Exercise data -
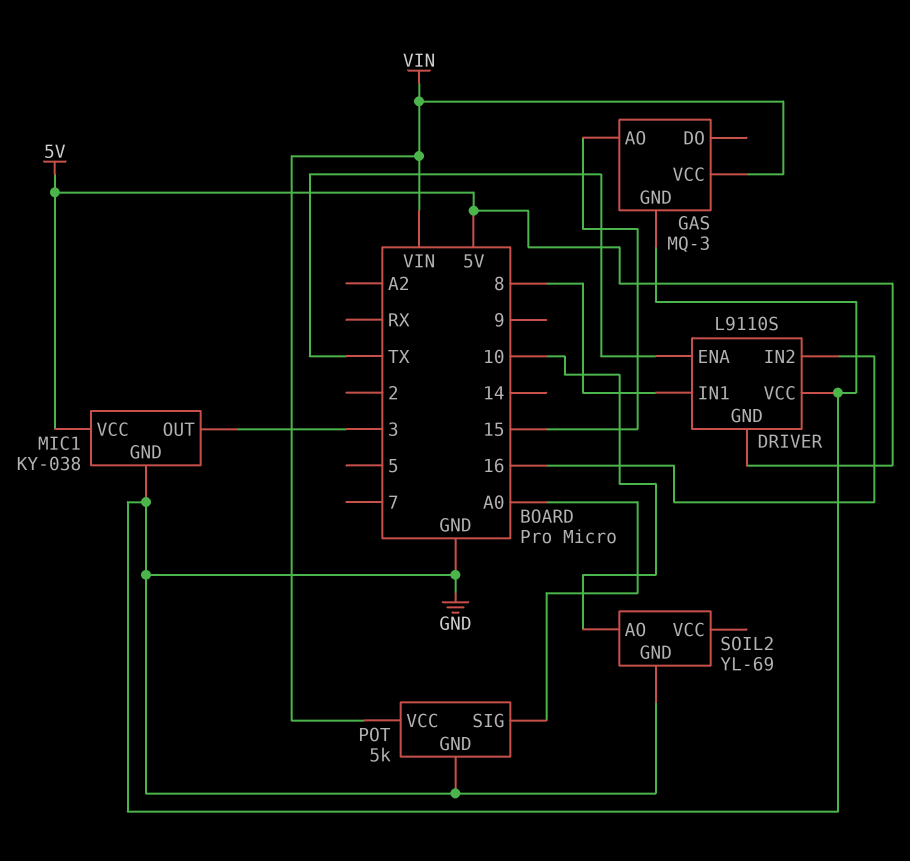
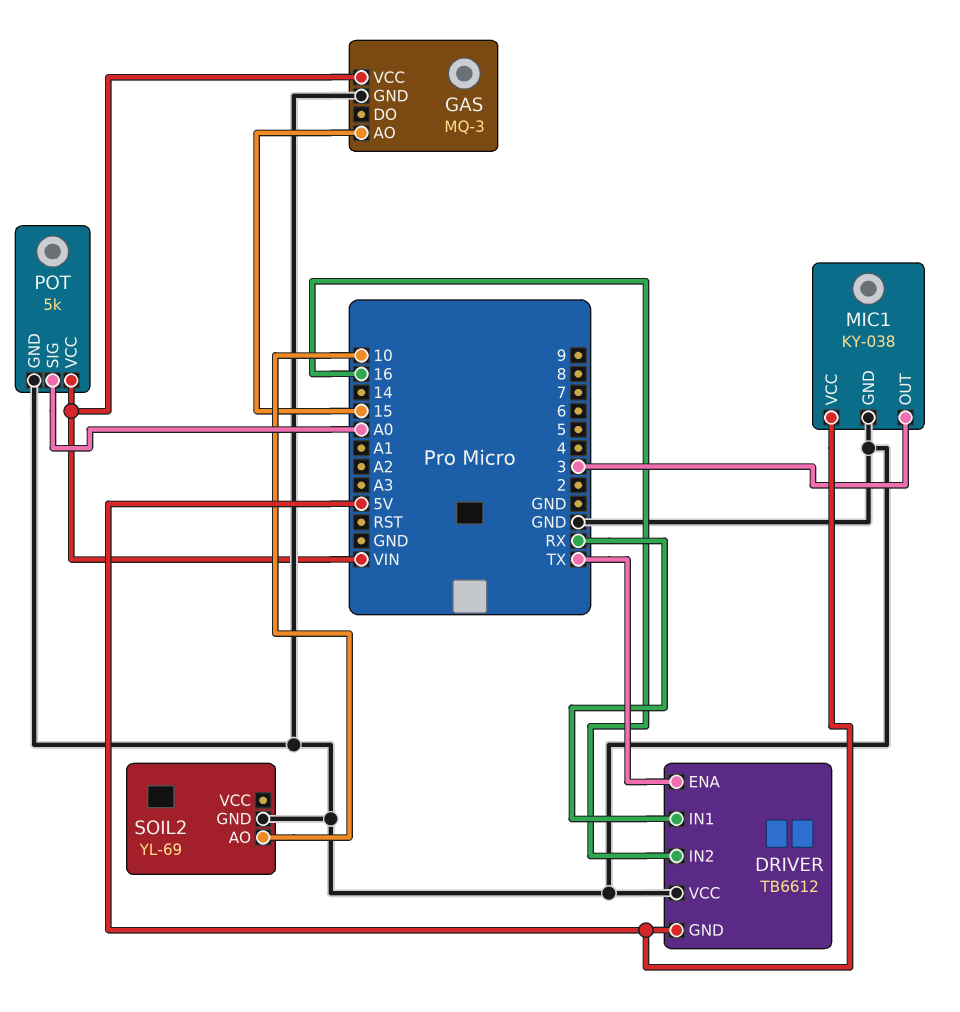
DRIVER: L9110S -> TB6612
DRIVER pin IN1: 8 -> RX

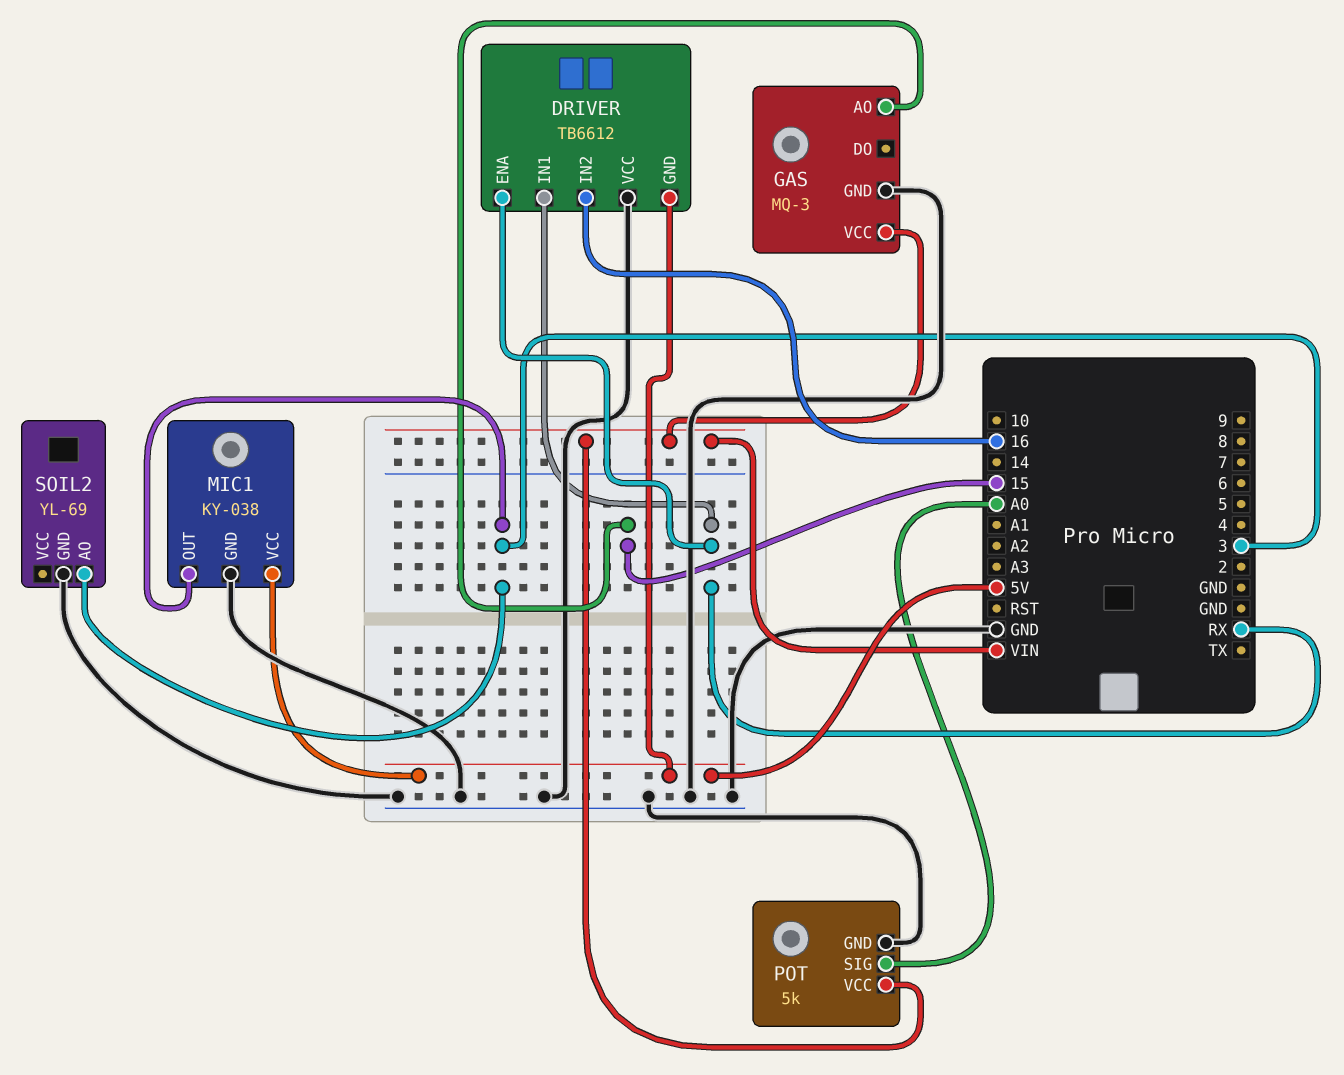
DRIVER pin ENA: TX -> RX
SOIL2 pin AO: 10 -> 3

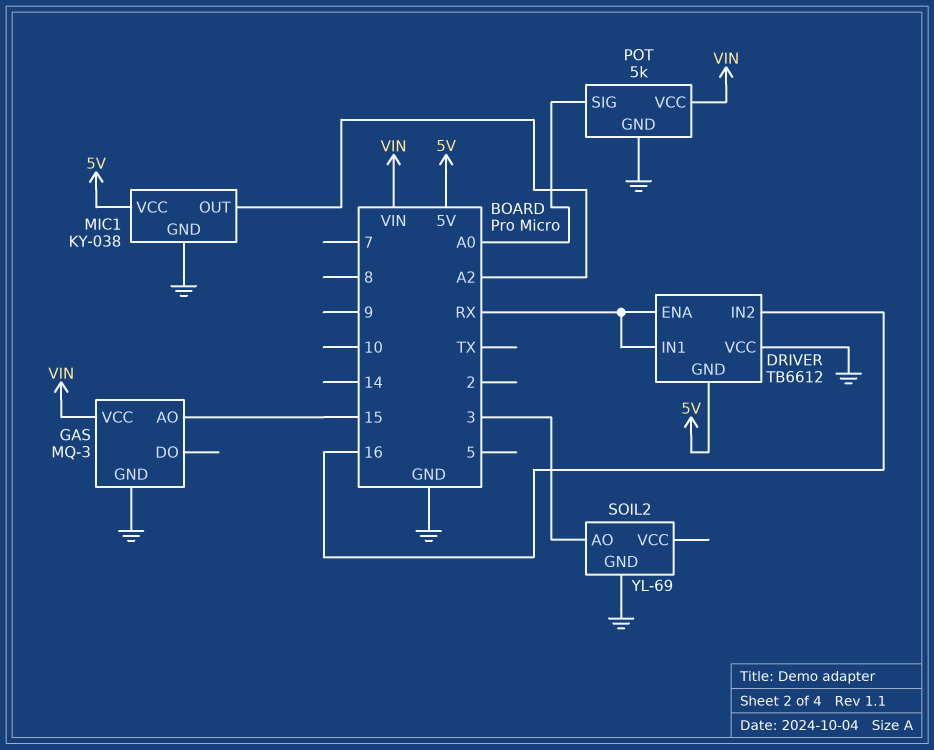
MIC1 pin OUT: 3 -> A2

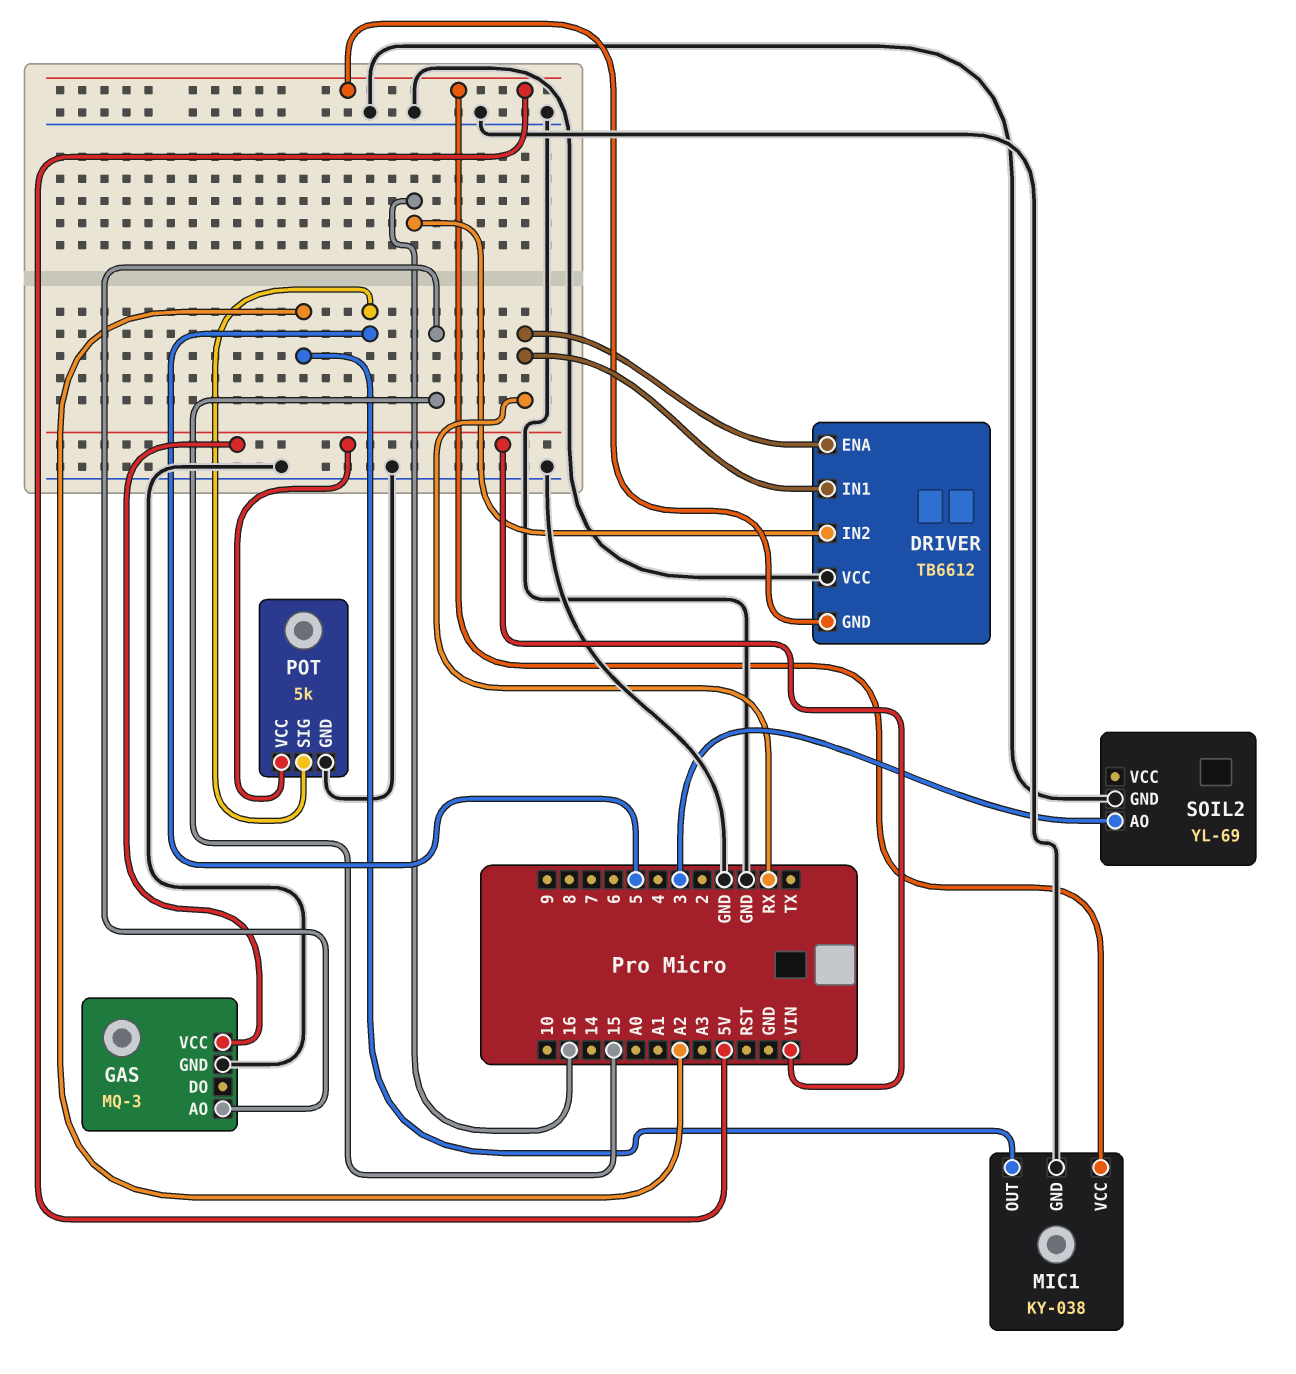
POT pin SIG: A0 -> 5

Task - Pick every line from the listing holding the string "DRIVER", and copy it.

Written answer -
DRIVER: L9110S -> TB6612
DRIVER pin IN1: 8 -> RX
DRIVER pin ENA: TX -> RX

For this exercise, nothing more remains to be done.